Version difference data:
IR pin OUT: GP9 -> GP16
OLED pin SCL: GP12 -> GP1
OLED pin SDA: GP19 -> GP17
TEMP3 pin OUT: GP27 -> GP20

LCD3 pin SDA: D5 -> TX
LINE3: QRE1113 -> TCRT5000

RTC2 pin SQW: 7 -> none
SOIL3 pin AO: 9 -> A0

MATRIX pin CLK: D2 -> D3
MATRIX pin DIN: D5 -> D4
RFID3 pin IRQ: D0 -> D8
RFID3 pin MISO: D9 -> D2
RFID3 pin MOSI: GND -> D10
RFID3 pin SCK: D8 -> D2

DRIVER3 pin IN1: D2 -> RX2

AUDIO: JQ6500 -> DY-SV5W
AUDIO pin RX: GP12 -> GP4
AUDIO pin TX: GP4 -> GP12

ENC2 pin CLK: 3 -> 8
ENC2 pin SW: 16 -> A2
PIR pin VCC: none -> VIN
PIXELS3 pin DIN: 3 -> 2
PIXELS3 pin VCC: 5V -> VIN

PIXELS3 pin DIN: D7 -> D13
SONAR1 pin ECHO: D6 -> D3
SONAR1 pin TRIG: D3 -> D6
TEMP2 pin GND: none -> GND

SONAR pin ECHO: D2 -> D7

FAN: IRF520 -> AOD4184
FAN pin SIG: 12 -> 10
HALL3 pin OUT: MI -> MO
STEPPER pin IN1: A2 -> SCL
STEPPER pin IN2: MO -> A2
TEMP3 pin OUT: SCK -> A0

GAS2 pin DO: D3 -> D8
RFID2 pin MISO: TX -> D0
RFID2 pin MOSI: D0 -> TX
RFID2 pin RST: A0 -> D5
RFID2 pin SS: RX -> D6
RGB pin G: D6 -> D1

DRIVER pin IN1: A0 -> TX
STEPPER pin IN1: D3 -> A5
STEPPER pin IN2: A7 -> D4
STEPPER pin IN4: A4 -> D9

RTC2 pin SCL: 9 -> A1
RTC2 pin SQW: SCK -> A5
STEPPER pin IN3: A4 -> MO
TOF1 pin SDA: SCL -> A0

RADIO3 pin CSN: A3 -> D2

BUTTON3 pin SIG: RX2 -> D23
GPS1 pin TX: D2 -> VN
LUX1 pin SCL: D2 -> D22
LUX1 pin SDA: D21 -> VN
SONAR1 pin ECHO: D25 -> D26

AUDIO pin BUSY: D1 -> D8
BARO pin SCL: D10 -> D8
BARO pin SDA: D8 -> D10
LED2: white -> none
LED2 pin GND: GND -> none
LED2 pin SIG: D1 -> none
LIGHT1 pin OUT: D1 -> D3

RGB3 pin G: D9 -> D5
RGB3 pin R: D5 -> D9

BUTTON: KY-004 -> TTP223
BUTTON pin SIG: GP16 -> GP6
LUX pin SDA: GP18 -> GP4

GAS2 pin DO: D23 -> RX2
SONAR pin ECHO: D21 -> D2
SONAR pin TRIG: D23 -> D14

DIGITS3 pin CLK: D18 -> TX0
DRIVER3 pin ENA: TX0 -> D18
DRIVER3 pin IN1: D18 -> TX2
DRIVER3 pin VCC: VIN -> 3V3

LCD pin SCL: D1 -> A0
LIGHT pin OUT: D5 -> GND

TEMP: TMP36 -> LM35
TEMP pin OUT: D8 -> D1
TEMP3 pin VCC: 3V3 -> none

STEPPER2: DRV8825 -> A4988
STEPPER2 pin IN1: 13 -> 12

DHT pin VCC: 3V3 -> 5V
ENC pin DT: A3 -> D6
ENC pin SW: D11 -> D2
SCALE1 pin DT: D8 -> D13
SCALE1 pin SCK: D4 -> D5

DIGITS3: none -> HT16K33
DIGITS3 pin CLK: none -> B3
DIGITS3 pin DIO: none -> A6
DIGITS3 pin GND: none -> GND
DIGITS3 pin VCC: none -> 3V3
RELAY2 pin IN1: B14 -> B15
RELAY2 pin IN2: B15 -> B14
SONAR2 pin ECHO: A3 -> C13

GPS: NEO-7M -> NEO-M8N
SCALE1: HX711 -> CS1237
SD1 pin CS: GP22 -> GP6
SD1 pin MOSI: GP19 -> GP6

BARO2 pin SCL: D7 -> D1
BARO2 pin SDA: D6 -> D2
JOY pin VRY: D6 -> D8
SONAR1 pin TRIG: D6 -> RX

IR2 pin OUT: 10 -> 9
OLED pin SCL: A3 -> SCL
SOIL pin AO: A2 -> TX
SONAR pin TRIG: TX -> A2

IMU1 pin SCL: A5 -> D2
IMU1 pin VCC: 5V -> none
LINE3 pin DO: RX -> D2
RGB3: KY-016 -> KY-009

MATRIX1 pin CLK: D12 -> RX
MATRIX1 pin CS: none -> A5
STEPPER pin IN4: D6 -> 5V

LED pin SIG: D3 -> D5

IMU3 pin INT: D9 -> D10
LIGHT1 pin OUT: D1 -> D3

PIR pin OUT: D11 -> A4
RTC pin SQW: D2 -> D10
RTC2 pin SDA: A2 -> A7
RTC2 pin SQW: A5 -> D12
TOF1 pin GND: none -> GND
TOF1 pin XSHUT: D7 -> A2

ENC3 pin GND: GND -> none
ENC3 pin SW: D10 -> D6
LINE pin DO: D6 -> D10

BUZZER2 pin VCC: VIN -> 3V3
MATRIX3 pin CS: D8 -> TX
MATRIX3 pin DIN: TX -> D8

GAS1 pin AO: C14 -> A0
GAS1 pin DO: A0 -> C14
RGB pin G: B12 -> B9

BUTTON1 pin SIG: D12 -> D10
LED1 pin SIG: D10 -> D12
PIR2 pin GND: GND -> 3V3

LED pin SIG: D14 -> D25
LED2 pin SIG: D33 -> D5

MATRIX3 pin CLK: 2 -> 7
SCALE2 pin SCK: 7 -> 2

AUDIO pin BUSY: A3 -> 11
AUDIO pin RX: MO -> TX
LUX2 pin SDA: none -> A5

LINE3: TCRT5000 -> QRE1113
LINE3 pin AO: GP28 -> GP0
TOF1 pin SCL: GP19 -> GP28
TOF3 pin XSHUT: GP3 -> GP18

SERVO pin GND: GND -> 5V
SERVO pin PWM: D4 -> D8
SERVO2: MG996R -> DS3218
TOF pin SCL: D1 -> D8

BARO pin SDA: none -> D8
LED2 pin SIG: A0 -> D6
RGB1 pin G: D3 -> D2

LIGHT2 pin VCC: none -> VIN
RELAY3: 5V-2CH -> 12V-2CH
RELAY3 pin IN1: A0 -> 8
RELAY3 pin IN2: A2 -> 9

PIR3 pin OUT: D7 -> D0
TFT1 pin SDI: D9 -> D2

PROBLEM DESCRIPTION: Look above and return each line of the records exactly, from the very first through the line with "LUX1 pin SDA: D21 -> VN", both included.

OUTPUT:
IR pin OUT: GP9 -> GP16
OLED pin SCL: GP12 -> GP1
OLED pin SDA: GP19 -> GP17
TEMP3 pin OUT: GP27 -> GP20

LCD3 pin SDA: D5 -> TX
LINE3: QRE1113 -> TCRT5000

RTC2 pin SQW: 7 -> none
SOIL3 pin AO: 9 -> A0

MATRIX pin CLK: D2 -> D3
MATRIX pin DIN: D5 -> D4
RFID3 pin IRQ: D0 -> D8
RFID3 pin MISO: D9 -> D2
RFID3 pin MOSI: GND -> D10
RFID3 pin SCK: D8 -> D2

DRIVER3 pin IN1: D2 -> RX2

AUDIO: JQ6500 -> DY-SV5W
AUDIO pin RX: GP12 -> GP4
AUDIO pin TX: GP4 -> GP12

ENC2 pin CLK: 3 -> 8
ENC2 pin SW: 16 -> A2
PIR pin VCC: none -> VIN
PIXELS3 pin DIN: 3 -> 2
PIXELS3 pin VCC: 5V -> VIN

PIXELS3 pin DIN: D7 -> D13
SONAR1 pin ECHO: D6 -> D3
SONAR1 pin TRIG: D3 -> D6
TEMP2 pin GND: none -> GND

SONAR pin ECHO: D2 -> D7

FAN: IRF520 -> AOD4184
FAN pin SIG: 12 -> 10
HALL3 pin OUT: MI -> MO
STEPPER pin IN1: A2 -> SCL
STEPPER pin IN2: MO -> A2
TEMP3 pin OUT: SCK -> A0

GAS2 pin DO: D3 -> D8
RFID2 pin MISO: TX -> D0
RFID2 pin MOSI: D0 -> TX
RFID2 pin RST: A0 -> D5
RFID2 pin SS: RX -> D6
RGB pin G: D6 -> D1

DRIVER pin IN1: A0 -> TX
STEPPER pin IN1: D3 -> A5
STEPPER pin IN2: A7 -> D4
STEPPER pin IN4: A4 -> D9

RTC2 pin SCL: 9 -> A1
RTC2 pin SQW: SCK -> A5
STEPPER pin IN3: A4 -> MO
TOF1 pin SDA: SCL -> A0

RADIO3 pin CSN: A3 -> D2

BUTTON3 pin SIG: RX2 -> D23
GPS1 pin TX: D2 -> VN
LUX1 pin SCL: D2 -> D22
LUX1 pin SDA: D21 -> VN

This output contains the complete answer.